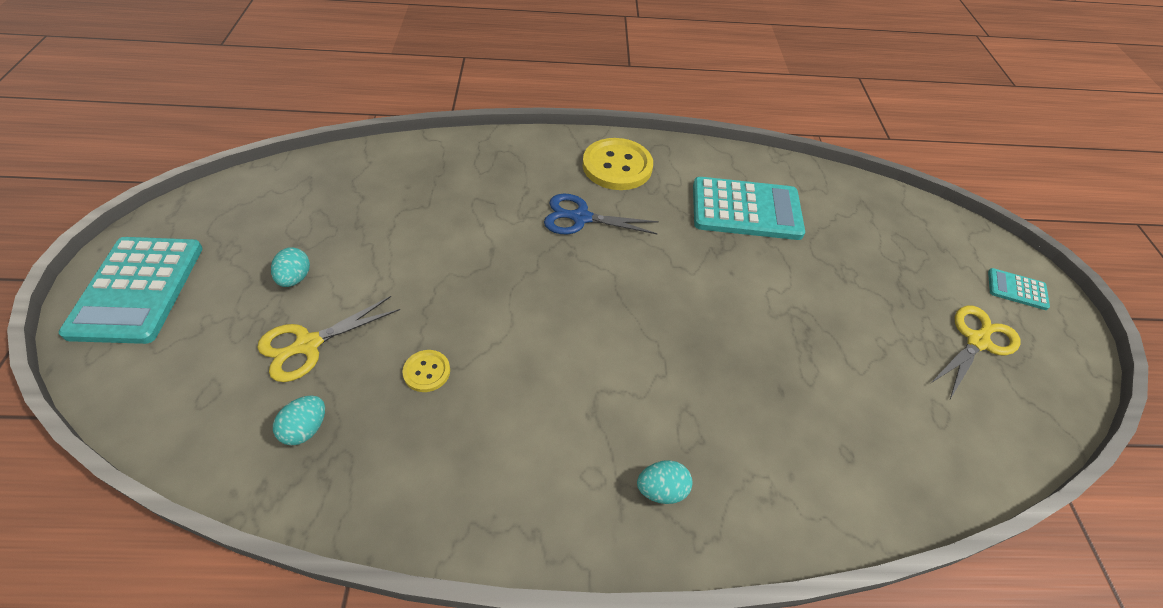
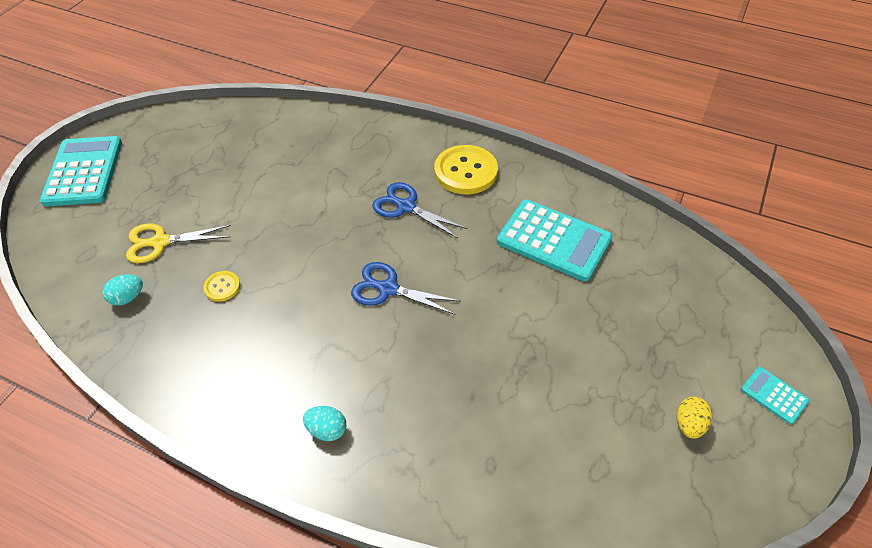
camera: 30 degrees right, 0 degrees up
(137, 289) = (84, 172): turquoise calculator -> turquoise calculator turned 150 degrees clockwise
(295, 278) = (178, 193): turquoise egg -> none
(620, 309) = (387, 289): none -> blue scissors
(977, 341) = (689, 424): yellow scissors -> yellow egg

**DESCRIPTION OF THE TASK:**
A faithful copy of the data above is wanted, with every image left out.

**REPLY TO THE EXERCISE:**
camera: 30 degrees right, 0 degrees up
(137, 289) = (84, 172): turquoise calculator -> turquoise calculator turned 150 degrees clockwise
(295, 278) = (178, 193): turquoise egg -> none
(620, 309) = (387, 289): none -> blue scissors
(977, 341) = (689, 424): yellow scissors -> yellow egg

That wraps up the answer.